*** Opening Data provided ***
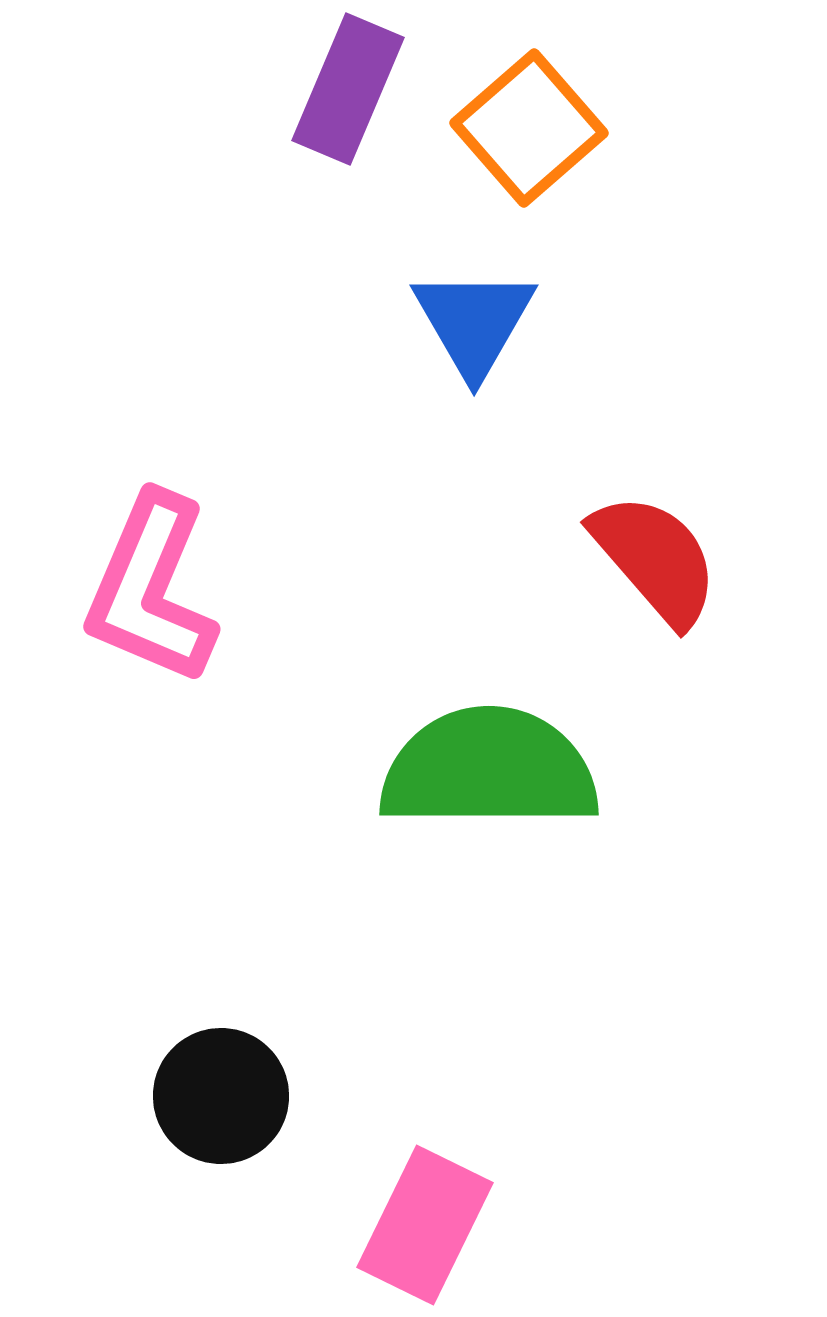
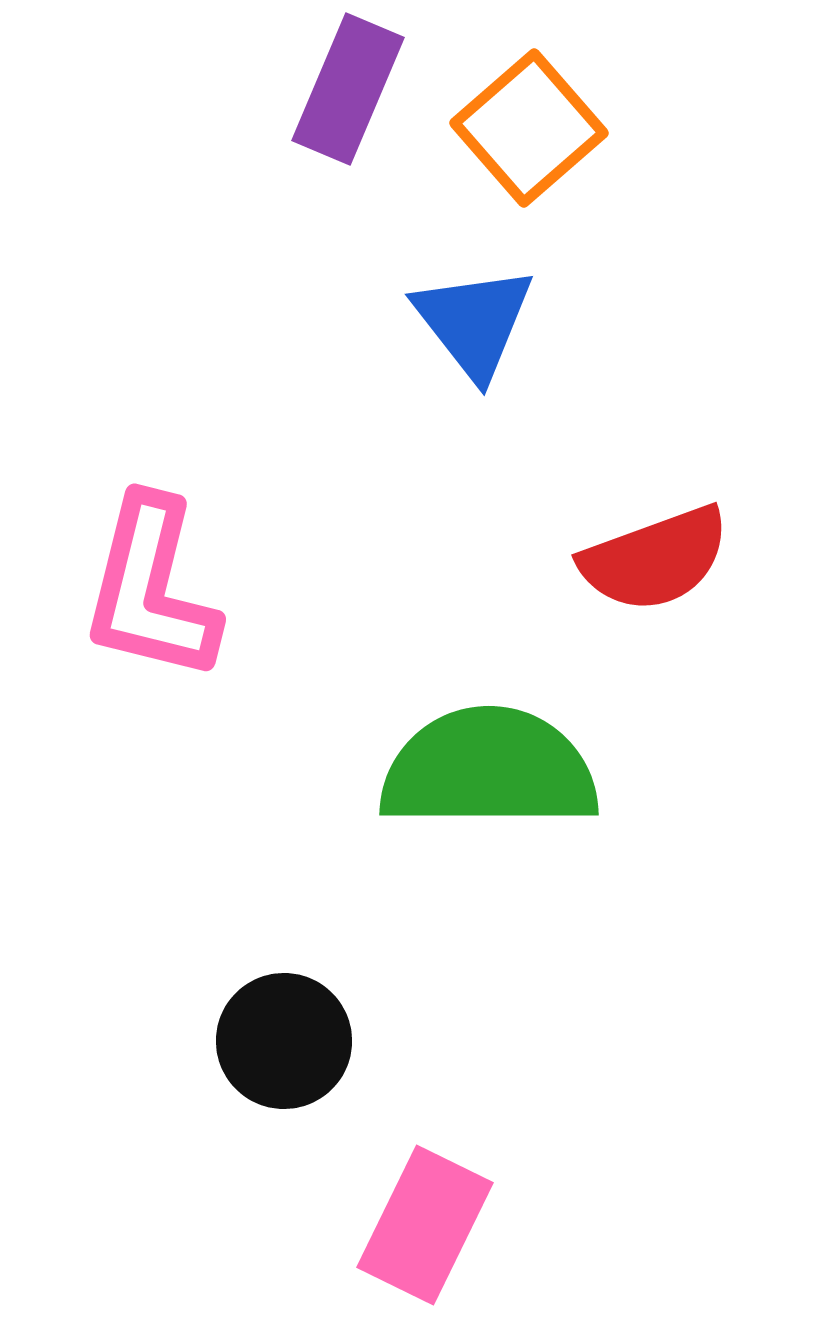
blue triangle: rotated 8 degrees counterclockwise
red semicircle: rotated 111 degrees clockwise
pink L-shape: rotated 9 degrees counterclockwise
black circle: moved 63 px right, 55 px up
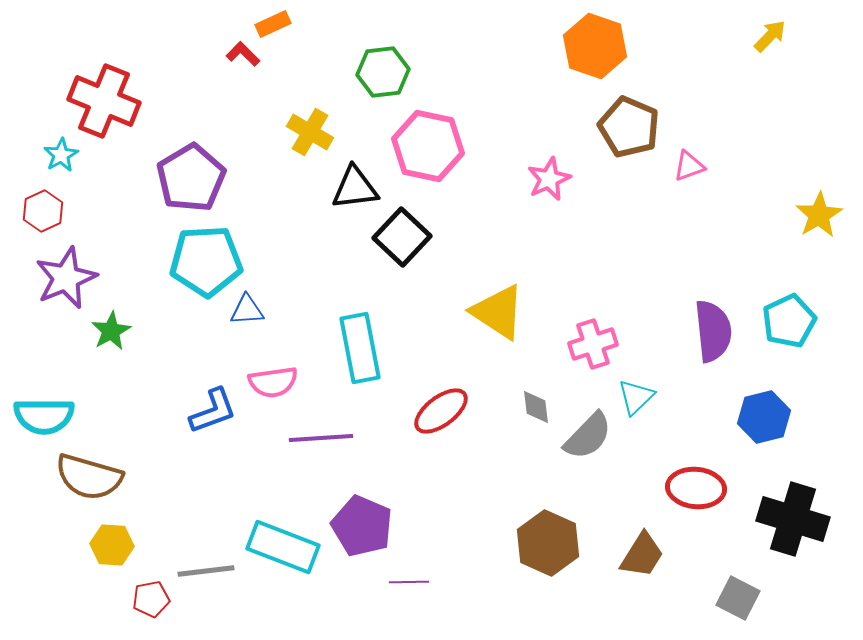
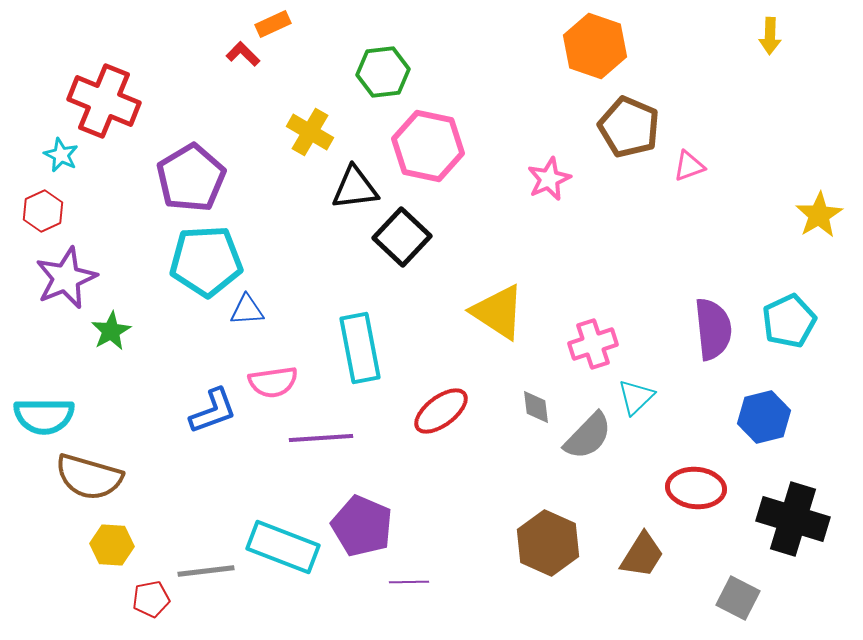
yellow arrow at (770, 36): rotated 138 degrees clockwise
cyan star at (61, 155): rotated 16 degrees counterclockwise
purple semicircle at (713, 331): moved 2 px up
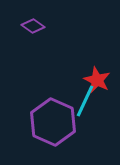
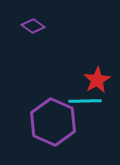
red star: rotated 16 degrees clockwise
cyan line: rotated 64 degrees clockwise
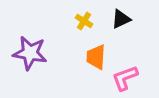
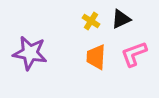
yellow cross: moved 7 px right
pink L-shape: moved 9 px right, 24 px up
*** Closing Data provided ***
### Exercise goal
Quote the data above in full, leaving out the pictures it holds.

### Exercise response
blue triangle: rotated 8 degrees counterclockwise
red semicircle: rotated 111 degrees clockwise
pink L-shape: rotated 9 degrees counterclockwise
black circle: moved 63 px right, 55 px up
yellow arrow at (770, 36): rotated 138 degrees clockwise
cyan star at (61, 155): rotated 16 degrees counterclockwise
purple semicircle at (713, 331): moved 2 px up
red star: rotated 16 degrees clockwise
cyan line: rotated 64 degrees clockwise
yellow cross: moved 7 px right
pink L-shape: moved 9 px right, 24 px up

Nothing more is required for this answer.